- **EXERCISE**
Set down, exactly as written, the lines from the line holding "yellow semicircle: (58, 38)" to the end of the data, inclusive, skipping any pictures.

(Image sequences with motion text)
· · ·

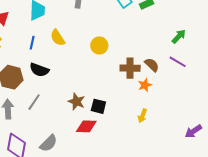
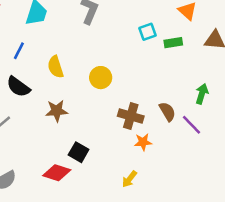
green arrow: (179, 36) -> (202, 94), turned -42
yellow semicircle: (58, 38) -> (56, 67), moved
brown semicircle: (152, 65) -> (167, 112), moved
brown star: (76, 102) -> (57, 111), moved, turned 30

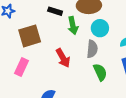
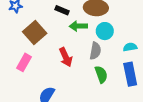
green arrow: (73, 26) -> (78, 26), turned 96
brown square: (30, 36) -> (35, 33), turned -30

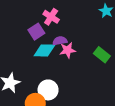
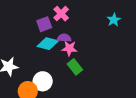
green rectangle: (102, 55) -> (75, 67), moved

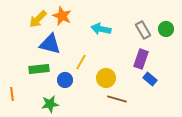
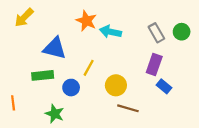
orange star: (62, 16) -> (86, 21), moved
yellow arrow: (38, 19) -> (24, 17), moved
green star: (50, 104) -> (55, 114), turned 30

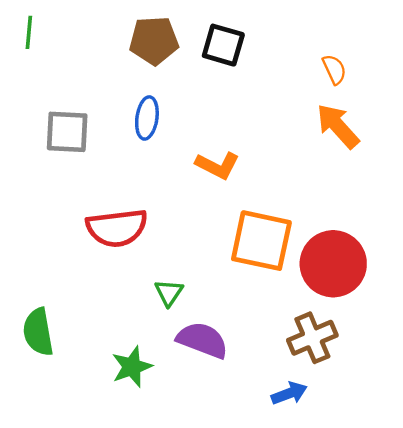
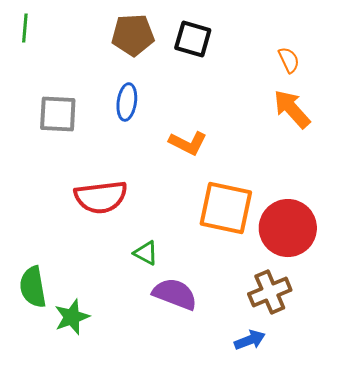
green triangle: (169, 293) -> (146, 253), turned -36
green star: (132, 367) -> (72, 317), moved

· · ·

- **OUTPUT FOR THIS EXERCISE**
yellow semicircle: (58, 38) -> (56, 67), moved
brown semicircle: (152, 65) -> (167, 112), moved
brown star: (76, 102) -> (57, 111), moved, turned 30

green arrow: (73, 26) -> (78, 26), turned 96
brown square: (30, 36) -> (35, 33), turned -30

green rectangle: (102, 55) -> (75, 67), moved

orange star: (62, 16) -> (86, 21), moved
yellow arrow: (38, 19) -> (24, 17), moved
green star: (50, 104) -> (55, 114), turned 30

green triangle: (169, 293) -> (146, 253), turned -36
green star: (132, 367) -> (72, 317), moved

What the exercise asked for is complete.